-- Your task --
Copy the data that follows, character for character, minus the pictures.

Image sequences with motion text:
○ ○ ○ ○ ○ ○ ○

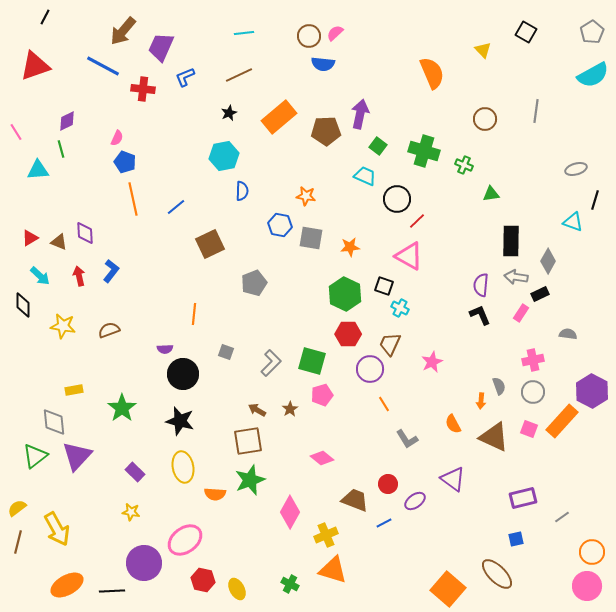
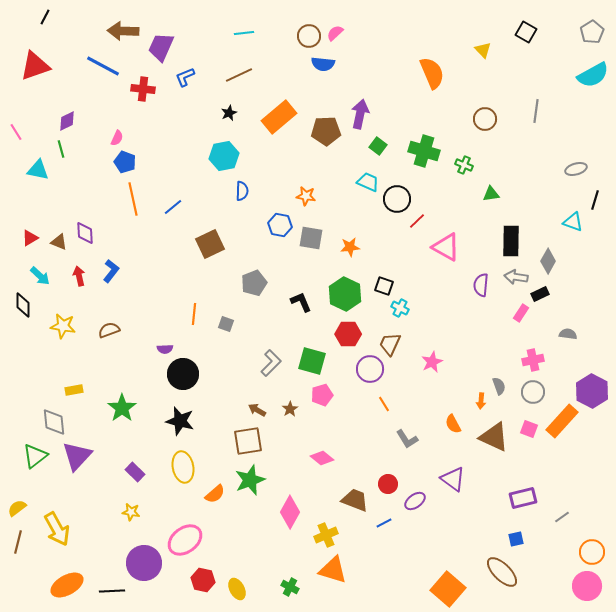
brown arrow at (123, 31): rotated 52 degrees clockwise
cyan triangle at (38, 170): rotated 15 degrees clockwise
cyan trapezoid at (365, 176): moved 3 px right, 6 px down
blue line at (176, 207): moved 3 px left
pink triangle at (409, 256): moved 37 px right, 9 px up
black L-shape at (480, 315): moved 179 px left, 13 px up
gray square at (226, 352): moved 28 px up
orange semicircle at (215, 494): rotated 45 degrees counterclockwise
brown ellipse at (497, 574): moved 5 px right, 2 px up
green cross at (290, 584): moved 3 px down
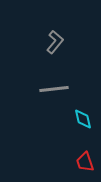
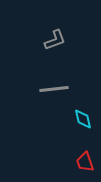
gray L-shape: moved 2 px up; rotated 30 degrees clockwise
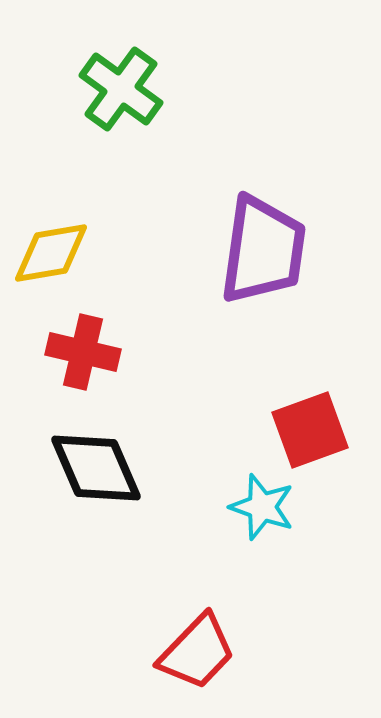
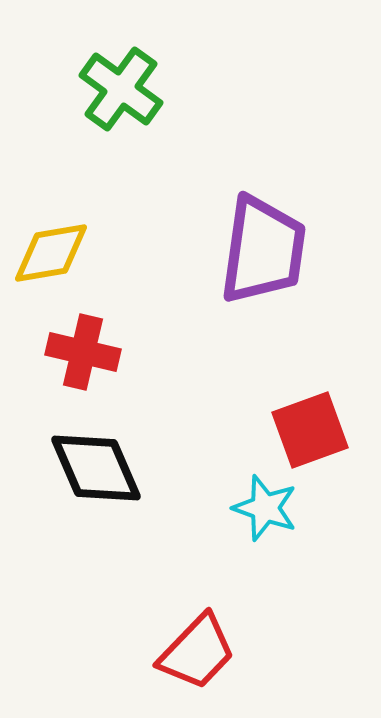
cyan star: moved 3 px right, 1 px down
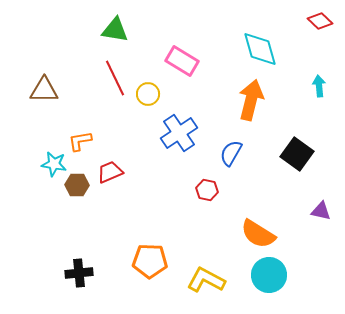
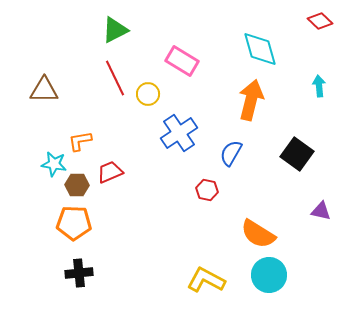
green triangle: rotated 36 degrees counterclockwise
orange pentagon: moved 76 px left, 38 px up
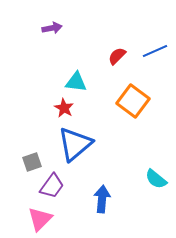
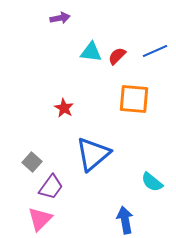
purple arrow: moved 8 px right, 10 px up
cyan triangle: moved 15 px right, 30 px up
orange square: moved 1 px right, 2 px up; rotated 32 degrees counterclockwise
blue triangle: moved 18 px right, 10 px down
gray square: rotated 30 degrees counterclockwise
cyan semicircle: moved 4 px left, 3 px down
purple trapezoid: moved 1 px left, 1 px down
blue arrow: moved 23 px right, 21 px down; rotated 16 degrees counterclockwise
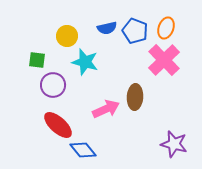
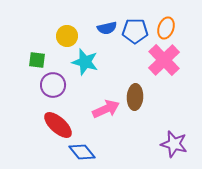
blue pentagon: rotated 20 degrees counterclockwise
blue diamond: moved 1 px left, 2 px down
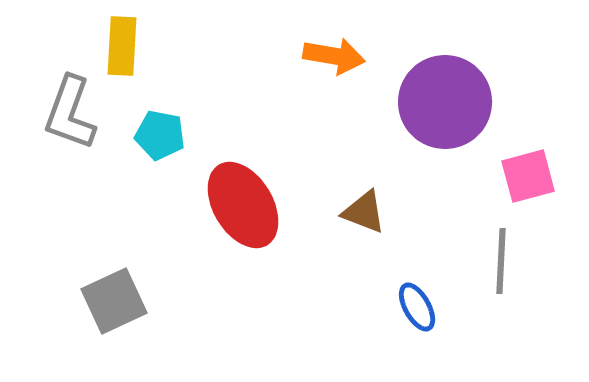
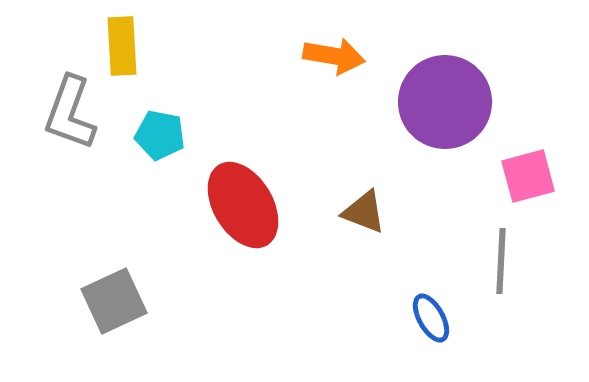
yellow rectangle: rotated 6 degrees counterclockwise
blue ellipse: moved 14 px right, 11 px down
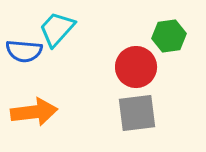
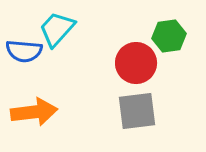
red circle: moved 4 px up
gray square: moved 2 px up
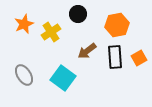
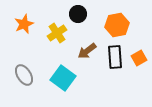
yellow cross: moved 6 px right, 1 px down
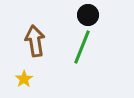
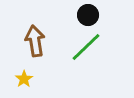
green line: moved 4 px right; rotated 24 degrees clockwise
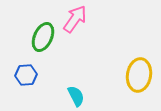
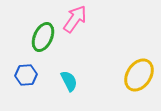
yellow ellipse: rotated 24 degrees clockwise
cyan semicircle: moved 7 px left, 15 px up
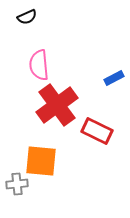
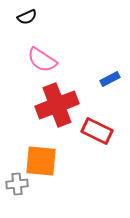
pink semicircle: moved 3 px right, 5 px up; rotated 52 degrees counterclockwise
blue rectangle: moved 4 px left, 1 px down
red cross: rotated 15 degrees clockwise
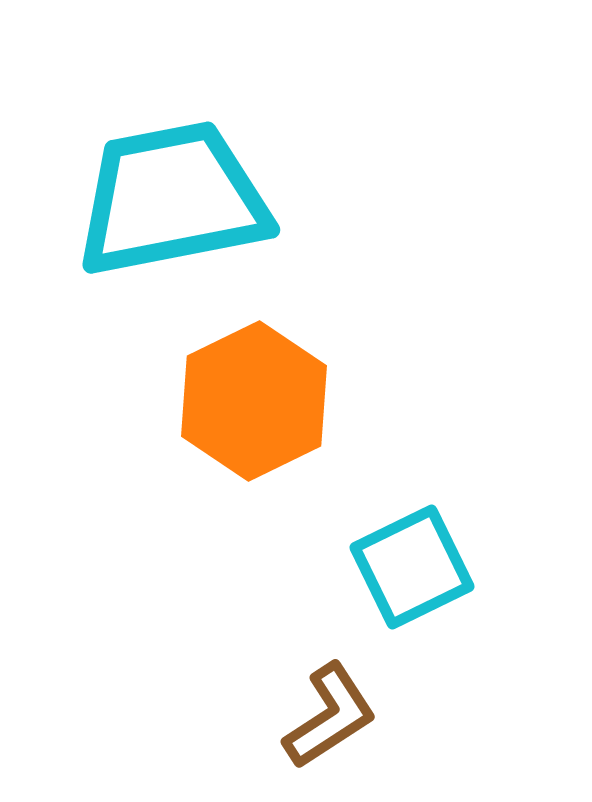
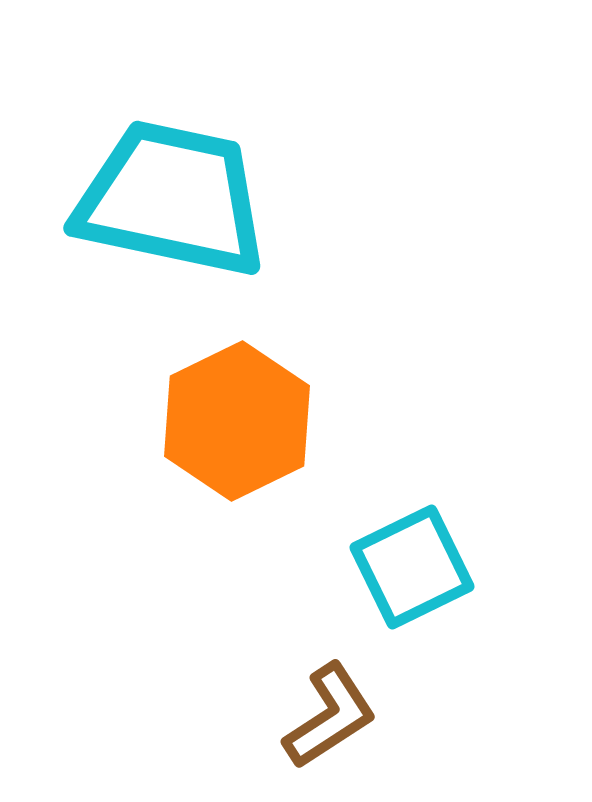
cyan trapezoid: rotated 23 degrees clockwise
orange hexagon: moved 17 px left, 20 px down
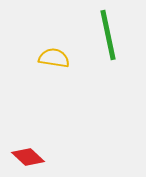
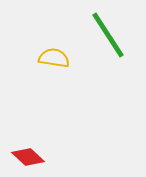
green line: rotated 21 degrees counterclockwise
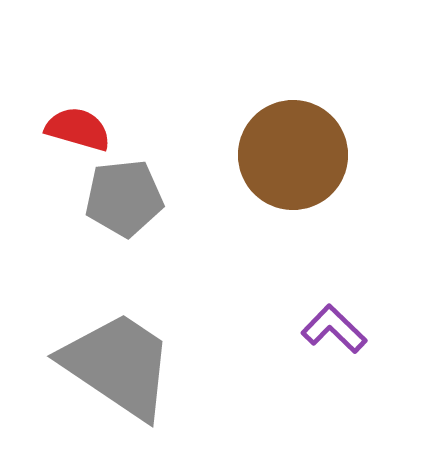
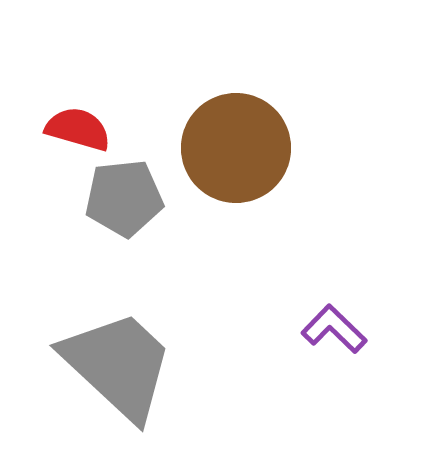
brown circle: moved 57 px left, 7 px up
gray trapezoid: rotated 9 degrees clockwise
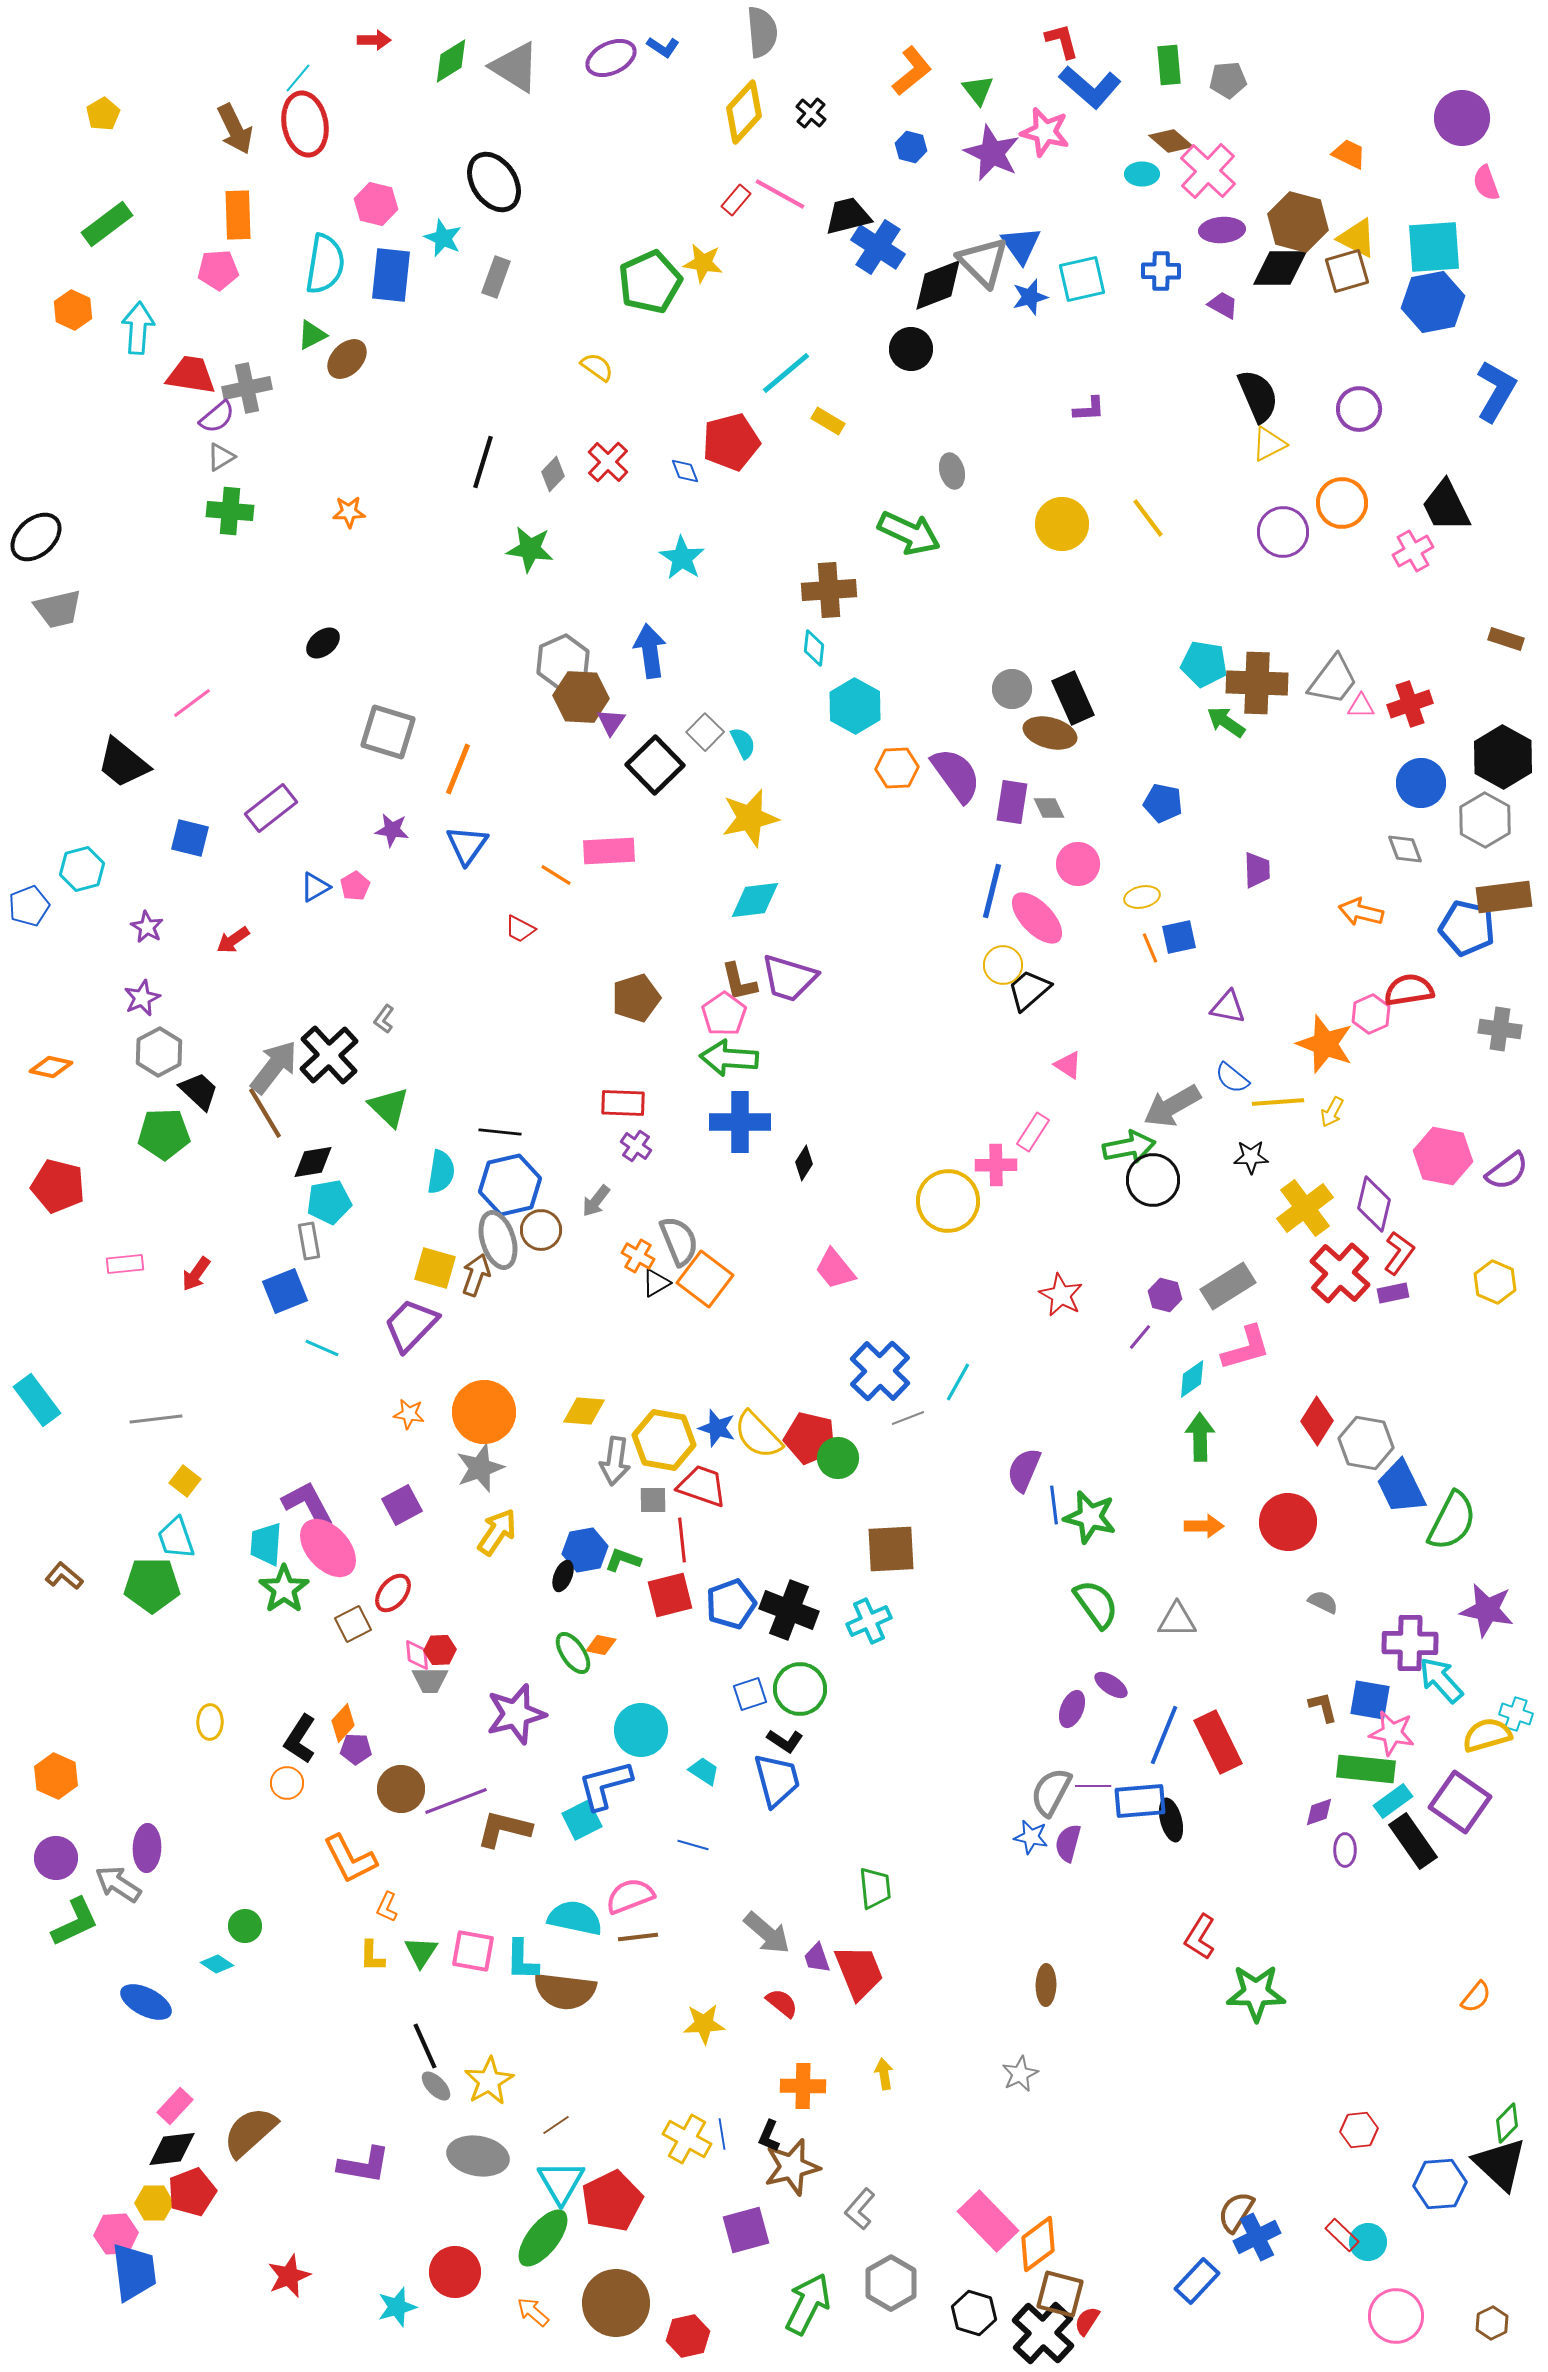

○ ○ ○ ○ ○ ○ ○

-- Response to this task --
brown arrow at (123, 31): rotated 52 degrees clockwise
cyan triangle at (38, 170): rotated 15 degrees clockwise
cyan trapezoid at (365, 176): moved 3 px right, 6 px down
blue line at (176, 207): moved 3 px left
pink triangle at (409, 256): moved 37 px right, 9 px up
black L-shape at (480, 315): moved 179 px left, 13 px up
gray square at (226, 352): moved 28 px up
orange semicircle at (215, 494): rotated 45 degrees counterclockwise
brown ellipse at (497, 574): moved 5 px right, 2 px up
green cross at (290, 584): moved 3 px down
gray L-shape: moved 2 px up; rotated 30 degrees clockwise
cyan star: moved 3 px right, 1 px down
green triangle: rotated 36 degrees counterclockwise
orange pentagon: moved 76 px left, 38 px up
purple arrow: moved 8 px right, 10 px up
cyan triangle: moved 15 px right, 30 px up
orange square: moved 1 px right, 2 px up; rotated 32 degrees counterclockwise
blue triangle: moved 18 px right, 10 px down
gray square: rotated 30 degrees counterclockwise
cyan semicircle: moved 4 px left, 3 px down
purple trapezoid: moved 1 px left, 1 px down
blue arrow: moved 23 px right, 21 px down; rotated 16 degrees counterclockwise
blue pentagon: rotated 20 degrees counterclockwise
blue diamond: moved 1 px left, 2 px down
yellow rectangle: rotated 6 degrees counterclockwise
blue ellipse: moved 14 px right, 11 px down
red circle: moved 4 px up
gray square: moved 2 px up
yellow cross: moved 6 px right, 1 px down
green line: moved 4 px right; rotated 24 degrees clockwise
yellow ellipse: rotated 24 degrees clockwise
cyan semicircle: moved 7 px left, 15 px up
pink semicircle: moved 3 px right, 5 px up; rotated 52 degrees counterclockwise
blue rectangle: moved 4 px left, 1 px down
red cross: rotated 15 degrees clockwise
cyan trapezoid: rotated 23 degrees clockwise
orange hexagon: moved 17 px left, 20 px down
green line: rotated 21 degrees counterclockwise
brown circle: moved 57 px left, 7 px up
gray trapezoid: rotated 9 degrees clockwise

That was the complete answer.